> _What is being asked_
The material must be repeated exactly, with every line intact.

> _Records to process_
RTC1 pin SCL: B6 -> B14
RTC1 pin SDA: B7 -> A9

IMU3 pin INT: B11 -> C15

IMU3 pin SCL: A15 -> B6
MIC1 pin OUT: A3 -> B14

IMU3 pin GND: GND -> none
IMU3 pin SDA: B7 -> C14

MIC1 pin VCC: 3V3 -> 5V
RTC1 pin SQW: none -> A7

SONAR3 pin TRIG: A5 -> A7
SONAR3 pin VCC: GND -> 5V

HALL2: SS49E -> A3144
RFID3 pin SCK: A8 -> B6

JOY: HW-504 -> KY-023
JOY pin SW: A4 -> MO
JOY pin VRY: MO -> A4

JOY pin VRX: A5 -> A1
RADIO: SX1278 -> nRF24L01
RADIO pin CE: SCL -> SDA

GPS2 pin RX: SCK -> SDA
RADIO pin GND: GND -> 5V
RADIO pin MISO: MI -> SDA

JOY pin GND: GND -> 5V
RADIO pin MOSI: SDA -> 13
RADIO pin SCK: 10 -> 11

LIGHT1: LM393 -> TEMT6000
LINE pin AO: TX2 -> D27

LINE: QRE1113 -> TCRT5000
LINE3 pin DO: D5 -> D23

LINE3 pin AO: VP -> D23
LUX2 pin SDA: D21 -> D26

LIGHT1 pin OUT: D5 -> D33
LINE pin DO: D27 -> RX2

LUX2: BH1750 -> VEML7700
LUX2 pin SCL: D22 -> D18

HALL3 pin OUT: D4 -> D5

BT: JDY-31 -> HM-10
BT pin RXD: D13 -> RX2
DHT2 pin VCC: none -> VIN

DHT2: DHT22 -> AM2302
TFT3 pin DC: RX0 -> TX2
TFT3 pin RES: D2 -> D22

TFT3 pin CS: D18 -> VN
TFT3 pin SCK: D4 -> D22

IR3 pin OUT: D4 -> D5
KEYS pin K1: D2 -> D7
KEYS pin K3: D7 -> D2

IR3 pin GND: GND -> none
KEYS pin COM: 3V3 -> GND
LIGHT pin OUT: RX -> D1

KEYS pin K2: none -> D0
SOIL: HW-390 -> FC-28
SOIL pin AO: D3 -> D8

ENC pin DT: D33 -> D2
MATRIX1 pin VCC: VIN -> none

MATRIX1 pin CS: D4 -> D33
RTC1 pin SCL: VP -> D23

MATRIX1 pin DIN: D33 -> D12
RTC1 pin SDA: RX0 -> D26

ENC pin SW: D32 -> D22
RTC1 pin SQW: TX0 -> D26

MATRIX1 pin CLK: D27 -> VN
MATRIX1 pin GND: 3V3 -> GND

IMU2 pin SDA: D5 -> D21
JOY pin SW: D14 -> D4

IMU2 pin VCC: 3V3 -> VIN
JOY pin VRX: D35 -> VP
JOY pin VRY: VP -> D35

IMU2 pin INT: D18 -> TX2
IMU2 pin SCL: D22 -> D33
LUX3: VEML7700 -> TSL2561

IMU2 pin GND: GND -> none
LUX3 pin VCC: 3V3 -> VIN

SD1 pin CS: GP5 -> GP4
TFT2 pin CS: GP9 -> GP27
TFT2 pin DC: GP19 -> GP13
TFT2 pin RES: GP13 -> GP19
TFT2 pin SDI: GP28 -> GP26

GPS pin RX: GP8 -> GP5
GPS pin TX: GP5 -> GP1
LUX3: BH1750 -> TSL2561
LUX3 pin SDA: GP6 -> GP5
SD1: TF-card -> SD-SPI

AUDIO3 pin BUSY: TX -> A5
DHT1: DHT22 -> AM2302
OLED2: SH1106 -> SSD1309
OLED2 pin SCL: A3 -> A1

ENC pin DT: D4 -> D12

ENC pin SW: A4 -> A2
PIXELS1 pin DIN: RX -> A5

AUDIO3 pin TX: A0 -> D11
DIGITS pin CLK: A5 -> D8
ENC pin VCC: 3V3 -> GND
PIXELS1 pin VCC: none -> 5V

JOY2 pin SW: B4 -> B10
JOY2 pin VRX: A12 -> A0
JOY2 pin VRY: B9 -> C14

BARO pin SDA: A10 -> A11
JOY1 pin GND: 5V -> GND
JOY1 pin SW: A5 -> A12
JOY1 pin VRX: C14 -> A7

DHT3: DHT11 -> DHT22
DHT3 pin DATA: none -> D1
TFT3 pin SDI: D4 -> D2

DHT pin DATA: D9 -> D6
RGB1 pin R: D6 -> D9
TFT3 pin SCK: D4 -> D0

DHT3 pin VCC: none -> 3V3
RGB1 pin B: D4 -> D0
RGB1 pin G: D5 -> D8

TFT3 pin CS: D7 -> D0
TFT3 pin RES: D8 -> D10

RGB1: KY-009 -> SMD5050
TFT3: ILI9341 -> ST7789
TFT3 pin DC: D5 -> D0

> _Result of this exercise_
RTC1 pin SCL: B6 -> B14
RTC1 pin SDA: B7 -> A9

IMU3 pin INT: B11 -> C15

IMU3 pin SCL: A15 -> B6
MIC1 pin OUT: A3 -> B14

IMU3 pin GND: GND -> none
IMU3 pin SDA: B7 -> C14

MIC1 pin VCC: 3V3 -> 5V
RTC1 pin SQW: none -> A7

SONAR3 pin TRIG: A5 -> A7
SONAR3 pin VCC: GND -> 5V

HALL2: SS49E -> A3144
RFID3 pin SCK: A8 -> B6

JOY: HW-504 -> KY-023
JOY pin SW: A4 -> MO
JOY pin VRY: MO -> A4

JOY pin VRX: A5 -> A1
RADIO: SX1278 -> nRF24L01
RADIO pin CE: SCL -> SDA

GPS2 pin RX: SCK -> SDA
RADIO pin GND: GND -> 5V
RADIO pin MISO: MI -> SDA

JOY pin GND: GND -> 5V
RADIO pin MOSI: SDA -> 13
RADIO pin SCK: 10 -> 11

LIGHT1: LM393 -> TEMT6000
LINE pin AO: TX2 -> D27

LINE: QRE1113 -> TCRT5000
LINE3 pin DO: D5 -> D23

LINE3 pin AO: VP -> D23
LUX2 pin SDA: D21 -> D26

LIGHT1 pin OUT: D5 -> D33
LINE pin DO: D27 -> RX2

LUX2: BH1750 -> VEML7700
LUX2 pin SCL: D22 -> D18

HALL3 pin OUT: D4 -> D5

BT: JDY-31 -> HM-10
BT pin RXD: D13 -> RX2
DHT2 pin VCC: none -> VIN

DHT2: DHT22 -> AM2302
TFT3 pin DC: RX0 -> TX2
TFT3 pin RES: D2 -> D22

TFT3 pin CS: D18 -> VN
TFT3 pin SCK: D4 -> D22

IR3 pin OUT: D4 -> D5
KEYS pin K1: D2 -> D7
KEYS pin K3: D7 -> D2

IR3 pin GND: GND -> none
KEYS pin COM: 3V3 -> GND
LIGHT pin OUT: RX -> D1

KEYS pin K2: none -> D0
SOIL: HW-390 -> FC-28
SOIL pin AO: D3 -> D8

ENC pin DT: D33 -> D2
MATRIX1 pin VCC: VIN -> none

MATRIX1 pin CS: D4 -> D33
RTC1 pin SCL: VP -> D23

MATRIX1 pin DIN: D33 -> D12
RTC1 pin SDA: RX0 -> D26

ENC pin SW: D32 -> D22
RTC1 pin SQW: TX0 -> D26

MATRIX1 pin CLK: D27 -> VN
MATRIX1 pin GND: 3V3 -> GND

IMU2 pin SDA: D5 -> D21
JOY pin SW: D14 -> D4

IMU2 pin VCC: 3V3 -> VIN
JOY pin VRX: D35 -> VP
JOY pin VRY: VP -> D35

IMU2 pin INT: D18 -> TX2
IMU2 pin SCL: D22 -> D33
LUX3: VEML7700 -> TSL2561

IMU2 pin GND: GND -> none
LUX3 pin VCC: 3V3 -> VIN

SD1 pin CS: GP5 -> GP4
TFT2 pin CS: GP9 -> GP27
TFT2 pin DC: GP19 -> GP13
TFT2 pin RES: GP13 -> GP19
TFT2 pin SDI: GP28 -> GP26

GPS pin RX: GP8 -> GP5
GPS pin TX: GP5 -> GP1
LUX3: BH1750 -> TSL2561
LUX3 pin SDA: GP6 -> GP5
SD1: TF-card -> SD-SPI

AUDIO3 pin BUSY: TX -> A5
DHT1: DHT22 -> AM2302
OLED2: SH1106 -> SSD1309
OLED2 pin SCL: A3 -> A1

ENC pin DT: D4 -> D12

ENC pin SW: A4 -> A2
PIXELS1 pin DIN: RX -> A5

AUDIO3 pin TX: A0 -> D11
DIGITS pin CLK: A5 -> D8
ENC pin VCC: 3V3 -> GND
PIXELS1 pin VCC: none -> 5V

JOY2 pin SW: B4 -> B10
JOY2 pin VRX: A12 -> A0
JOY2 pin VRY: B9 -> C14

BARO pin SDA: A10 -> A11
JOY1 pin GND: 5V -> GND
JOY1 pin SW: A5 -> A12
JOY1 pin VRX: C14 -> A7

DHT3: DHT11 -> DHT22
DHT3 pin DATA: none -> D1
TFT3 pin SDI: D4 -> D2

DHT pin DATA: D9 -> D6
RGB1 pin R: D6 -> D9
TFT3 pin SCK: D4 -> D0

DHT3 pin VCC: none -> 3V3
RGB1 pin B: D4 -> D0
RGB1 pin G: D5 -> D8

TFT3 pin CS: D7 -> D0
TFT3 pin RES: D8 -> D10

RGB1: KY-009 -> SMD5050
TFT3: ILI9341 -> ST7789
TFT3 pin DC: D5 -> D0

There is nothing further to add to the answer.